------ Information given ------

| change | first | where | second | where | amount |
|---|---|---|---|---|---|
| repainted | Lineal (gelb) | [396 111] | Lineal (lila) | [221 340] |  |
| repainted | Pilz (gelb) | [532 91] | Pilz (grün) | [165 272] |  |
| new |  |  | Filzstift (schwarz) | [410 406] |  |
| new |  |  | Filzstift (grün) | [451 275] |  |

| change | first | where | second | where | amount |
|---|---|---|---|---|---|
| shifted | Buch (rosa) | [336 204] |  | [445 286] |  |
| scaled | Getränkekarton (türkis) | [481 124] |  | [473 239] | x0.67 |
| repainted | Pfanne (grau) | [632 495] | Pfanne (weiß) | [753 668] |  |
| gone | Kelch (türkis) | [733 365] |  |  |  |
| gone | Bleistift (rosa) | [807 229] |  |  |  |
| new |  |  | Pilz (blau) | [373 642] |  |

------
------ Information given ------

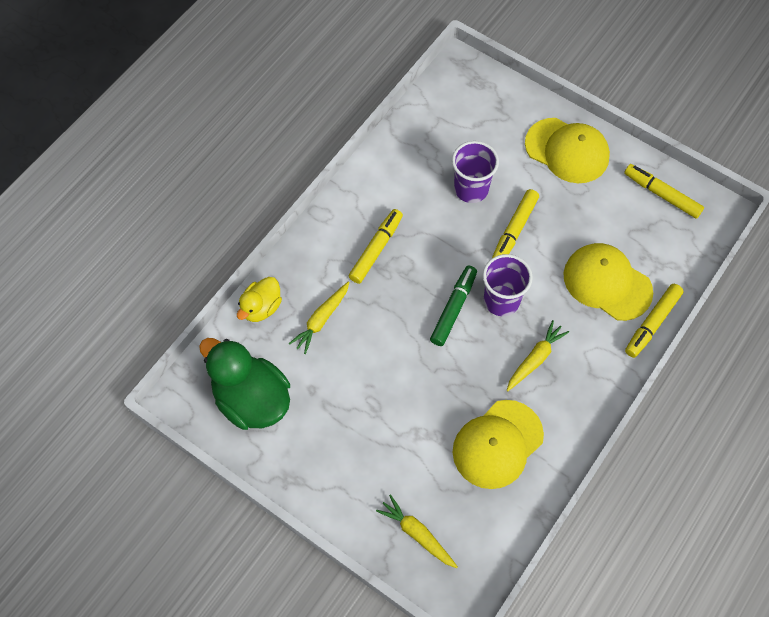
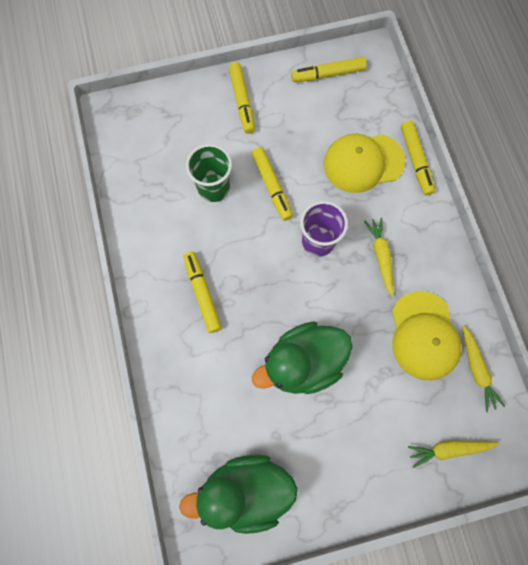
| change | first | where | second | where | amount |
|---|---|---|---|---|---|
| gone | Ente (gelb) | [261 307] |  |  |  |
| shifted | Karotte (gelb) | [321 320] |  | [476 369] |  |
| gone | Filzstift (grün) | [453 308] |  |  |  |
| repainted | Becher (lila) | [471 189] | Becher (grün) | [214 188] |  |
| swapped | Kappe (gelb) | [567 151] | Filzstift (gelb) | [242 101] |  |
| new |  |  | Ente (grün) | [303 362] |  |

------

Exercise description — Please give an exact copy of the lines above, beginning with the line containing "repainted | Lineal" and running through the line containing "Filzstift (schwarz) |", and of no other lines.

Answer space —
| repainted | Lineal (gelb) | [396 111] | Lineal (lila) | [221 340] |  |
| repainted | Pilz (gelb) | [532 91] | Pilz (grün) | [165 272] |  |
| new |  |  | Filzstift (schwarz) | [410 406] |  |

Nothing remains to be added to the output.